• [Dataset excerpts]
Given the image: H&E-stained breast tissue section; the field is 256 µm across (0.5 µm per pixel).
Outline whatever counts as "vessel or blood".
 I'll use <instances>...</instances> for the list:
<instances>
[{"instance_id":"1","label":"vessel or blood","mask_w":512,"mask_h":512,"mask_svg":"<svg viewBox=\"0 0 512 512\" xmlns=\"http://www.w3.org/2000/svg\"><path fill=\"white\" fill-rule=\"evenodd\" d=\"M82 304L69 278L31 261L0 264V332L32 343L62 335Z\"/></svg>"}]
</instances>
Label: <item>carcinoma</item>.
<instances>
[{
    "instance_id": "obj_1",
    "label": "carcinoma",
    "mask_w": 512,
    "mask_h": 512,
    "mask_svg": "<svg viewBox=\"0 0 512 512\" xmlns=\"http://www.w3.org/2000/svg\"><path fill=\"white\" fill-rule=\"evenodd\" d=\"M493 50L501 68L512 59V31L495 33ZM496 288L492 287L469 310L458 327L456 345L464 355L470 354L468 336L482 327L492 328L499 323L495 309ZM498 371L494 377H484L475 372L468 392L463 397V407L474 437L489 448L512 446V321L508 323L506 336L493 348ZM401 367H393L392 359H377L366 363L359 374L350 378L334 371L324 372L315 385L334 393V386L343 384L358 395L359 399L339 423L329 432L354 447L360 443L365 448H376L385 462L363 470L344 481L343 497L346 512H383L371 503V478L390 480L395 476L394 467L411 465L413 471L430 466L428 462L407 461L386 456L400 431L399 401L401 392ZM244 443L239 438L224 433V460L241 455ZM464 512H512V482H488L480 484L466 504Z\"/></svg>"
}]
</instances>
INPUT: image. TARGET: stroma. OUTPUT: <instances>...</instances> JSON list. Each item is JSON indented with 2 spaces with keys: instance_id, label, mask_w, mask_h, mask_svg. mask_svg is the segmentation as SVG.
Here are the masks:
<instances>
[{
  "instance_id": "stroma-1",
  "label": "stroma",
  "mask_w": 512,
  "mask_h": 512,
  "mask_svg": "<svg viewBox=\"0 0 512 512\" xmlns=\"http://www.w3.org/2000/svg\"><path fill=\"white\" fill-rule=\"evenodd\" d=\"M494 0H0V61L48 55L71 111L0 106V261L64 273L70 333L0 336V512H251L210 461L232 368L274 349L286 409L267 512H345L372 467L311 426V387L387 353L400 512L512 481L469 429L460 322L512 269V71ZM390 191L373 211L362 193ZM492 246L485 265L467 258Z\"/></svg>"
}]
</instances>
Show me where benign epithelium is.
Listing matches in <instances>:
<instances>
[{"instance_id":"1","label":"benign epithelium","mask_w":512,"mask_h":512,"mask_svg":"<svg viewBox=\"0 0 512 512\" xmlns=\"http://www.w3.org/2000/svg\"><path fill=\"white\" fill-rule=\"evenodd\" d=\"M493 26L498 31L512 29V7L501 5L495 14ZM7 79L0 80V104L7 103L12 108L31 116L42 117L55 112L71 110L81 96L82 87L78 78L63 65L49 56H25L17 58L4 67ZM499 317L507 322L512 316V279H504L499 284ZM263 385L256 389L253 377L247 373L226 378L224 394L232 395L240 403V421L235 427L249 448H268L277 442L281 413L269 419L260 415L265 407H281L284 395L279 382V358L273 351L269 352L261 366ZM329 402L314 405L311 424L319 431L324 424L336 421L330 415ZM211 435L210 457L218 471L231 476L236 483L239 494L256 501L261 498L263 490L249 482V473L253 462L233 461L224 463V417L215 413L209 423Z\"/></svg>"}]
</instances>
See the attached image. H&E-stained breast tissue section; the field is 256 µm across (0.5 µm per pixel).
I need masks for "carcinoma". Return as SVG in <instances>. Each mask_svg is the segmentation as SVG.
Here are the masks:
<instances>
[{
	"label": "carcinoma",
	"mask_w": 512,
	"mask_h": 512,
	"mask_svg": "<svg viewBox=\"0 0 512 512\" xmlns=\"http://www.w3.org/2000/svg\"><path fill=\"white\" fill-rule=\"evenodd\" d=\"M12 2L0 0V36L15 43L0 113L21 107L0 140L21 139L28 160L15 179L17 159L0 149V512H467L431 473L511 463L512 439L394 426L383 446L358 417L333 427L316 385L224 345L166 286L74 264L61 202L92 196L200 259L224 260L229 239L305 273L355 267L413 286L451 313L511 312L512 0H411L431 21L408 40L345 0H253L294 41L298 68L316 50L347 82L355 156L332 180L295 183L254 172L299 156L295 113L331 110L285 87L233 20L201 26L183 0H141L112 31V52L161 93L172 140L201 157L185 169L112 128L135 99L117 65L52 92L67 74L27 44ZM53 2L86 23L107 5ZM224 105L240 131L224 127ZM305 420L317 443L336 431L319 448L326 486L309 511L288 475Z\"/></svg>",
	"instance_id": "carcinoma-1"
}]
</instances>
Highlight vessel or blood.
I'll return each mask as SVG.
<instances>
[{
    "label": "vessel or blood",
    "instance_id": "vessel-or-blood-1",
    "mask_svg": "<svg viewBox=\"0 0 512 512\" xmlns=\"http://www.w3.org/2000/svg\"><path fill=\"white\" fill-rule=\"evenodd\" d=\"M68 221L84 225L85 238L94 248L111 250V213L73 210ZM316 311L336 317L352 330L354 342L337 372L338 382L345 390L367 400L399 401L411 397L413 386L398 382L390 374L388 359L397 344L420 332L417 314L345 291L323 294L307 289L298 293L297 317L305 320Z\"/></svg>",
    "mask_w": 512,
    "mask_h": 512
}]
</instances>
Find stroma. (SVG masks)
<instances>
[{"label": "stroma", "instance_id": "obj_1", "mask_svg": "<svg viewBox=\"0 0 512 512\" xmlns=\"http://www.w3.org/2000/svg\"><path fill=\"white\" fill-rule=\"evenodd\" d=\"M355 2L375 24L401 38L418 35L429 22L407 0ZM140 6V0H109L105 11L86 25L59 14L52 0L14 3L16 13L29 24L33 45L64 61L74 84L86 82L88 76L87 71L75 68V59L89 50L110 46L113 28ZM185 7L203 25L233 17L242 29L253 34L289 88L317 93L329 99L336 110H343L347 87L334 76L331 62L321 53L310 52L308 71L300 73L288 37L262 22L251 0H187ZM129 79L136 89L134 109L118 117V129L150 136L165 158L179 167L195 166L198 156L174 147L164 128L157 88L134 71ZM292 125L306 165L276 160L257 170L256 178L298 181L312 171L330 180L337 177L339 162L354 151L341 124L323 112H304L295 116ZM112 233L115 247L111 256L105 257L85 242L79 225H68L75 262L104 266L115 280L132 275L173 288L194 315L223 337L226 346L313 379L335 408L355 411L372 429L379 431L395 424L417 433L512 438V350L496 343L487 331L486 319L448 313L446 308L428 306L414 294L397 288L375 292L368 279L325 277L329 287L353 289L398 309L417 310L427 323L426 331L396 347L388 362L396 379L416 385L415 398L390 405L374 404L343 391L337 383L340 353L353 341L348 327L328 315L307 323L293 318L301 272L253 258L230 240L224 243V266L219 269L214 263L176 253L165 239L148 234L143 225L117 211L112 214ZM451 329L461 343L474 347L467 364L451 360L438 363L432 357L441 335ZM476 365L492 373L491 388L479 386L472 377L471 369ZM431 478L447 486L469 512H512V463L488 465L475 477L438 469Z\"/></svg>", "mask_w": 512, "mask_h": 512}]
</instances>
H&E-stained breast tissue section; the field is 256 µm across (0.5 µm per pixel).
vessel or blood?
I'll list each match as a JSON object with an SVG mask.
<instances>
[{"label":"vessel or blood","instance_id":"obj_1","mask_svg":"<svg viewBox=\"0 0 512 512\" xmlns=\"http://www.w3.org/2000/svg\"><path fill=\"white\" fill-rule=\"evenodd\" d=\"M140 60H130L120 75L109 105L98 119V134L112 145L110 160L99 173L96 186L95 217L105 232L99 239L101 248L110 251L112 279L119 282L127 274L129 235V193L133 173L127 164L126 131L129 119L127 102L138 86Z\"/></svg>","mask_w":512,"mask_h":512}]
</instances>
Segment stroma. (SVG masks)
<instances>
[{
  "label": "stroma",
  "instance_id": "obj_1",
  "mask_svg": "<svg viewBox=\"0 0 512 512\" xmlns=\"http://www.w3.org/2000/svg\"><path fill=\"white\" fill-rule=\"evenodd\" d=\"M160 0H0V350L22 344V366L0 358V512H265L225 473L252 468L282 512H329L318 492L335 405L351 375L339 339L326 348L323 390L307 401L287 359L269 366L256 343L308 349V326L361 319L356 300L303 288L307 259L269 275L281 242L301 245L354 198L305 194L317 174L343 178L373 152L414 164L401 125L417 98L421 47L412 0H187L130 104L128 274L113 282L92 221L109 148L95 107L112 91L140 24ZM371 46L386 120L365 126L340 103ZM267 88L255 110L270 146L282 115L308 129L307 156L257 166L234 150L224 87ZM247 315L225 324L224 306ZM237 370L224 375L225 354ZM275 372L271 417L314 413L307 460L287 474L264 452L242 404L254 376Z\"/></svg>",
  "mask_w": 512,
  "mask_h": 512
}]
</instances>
* * *
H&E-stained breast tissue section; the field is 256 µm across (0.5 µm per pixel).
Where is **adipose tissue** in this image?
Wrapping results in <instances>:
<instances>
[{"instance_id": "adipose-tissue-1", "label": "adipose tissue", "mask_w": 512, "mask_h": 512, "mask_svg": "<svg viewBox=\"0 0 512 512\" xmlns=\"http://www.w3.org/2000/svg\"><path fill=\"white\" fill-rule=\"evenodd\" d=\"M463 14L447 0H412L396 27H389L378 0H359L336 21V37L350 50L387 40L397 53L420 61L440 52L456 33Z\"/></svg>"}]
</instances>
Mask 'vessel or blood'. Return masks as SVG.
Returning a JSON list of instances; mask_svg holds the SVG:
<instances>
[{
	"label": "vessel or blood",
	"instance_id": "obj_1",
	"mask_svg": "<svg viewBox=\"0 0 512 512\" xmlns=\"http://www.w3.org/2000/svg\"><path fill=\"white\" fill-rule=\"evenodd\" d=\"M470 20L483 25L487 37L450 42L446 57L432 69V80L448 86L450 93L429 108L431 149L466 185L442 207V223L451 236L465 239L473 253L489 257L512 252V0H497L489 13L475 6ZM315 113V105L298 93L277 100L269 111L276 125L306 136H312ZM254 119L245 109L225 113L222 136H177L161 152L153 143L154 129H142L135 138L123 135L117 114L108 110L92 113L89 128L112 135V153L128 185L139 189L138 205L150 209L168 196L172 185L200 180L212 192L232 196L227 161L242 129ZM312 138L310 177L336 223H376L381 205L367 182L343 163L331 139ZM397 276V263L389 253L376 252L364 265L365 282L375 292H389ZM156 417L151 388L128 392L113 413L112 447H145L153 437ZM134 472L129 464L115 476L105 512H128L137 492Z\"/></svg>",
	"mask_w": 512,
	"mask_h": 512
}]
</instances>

• [Exercise task] Copy every line above in which the string "breast" shows up.

• [Full output]
Given the image: H&E-stained breast tissue section; the field is 256 µm across (0.5 µm per pixel).
See the attached image. H&E-stained breast tissue section; the field is 256 µm across (0.5 µm per pixel).
H&E-stained breast tissue section; the field is 256 µm across (0.5 µm per pixel).
H&E-stained breast tissue section; the field is 256 µm across (0.5 µm per pixel).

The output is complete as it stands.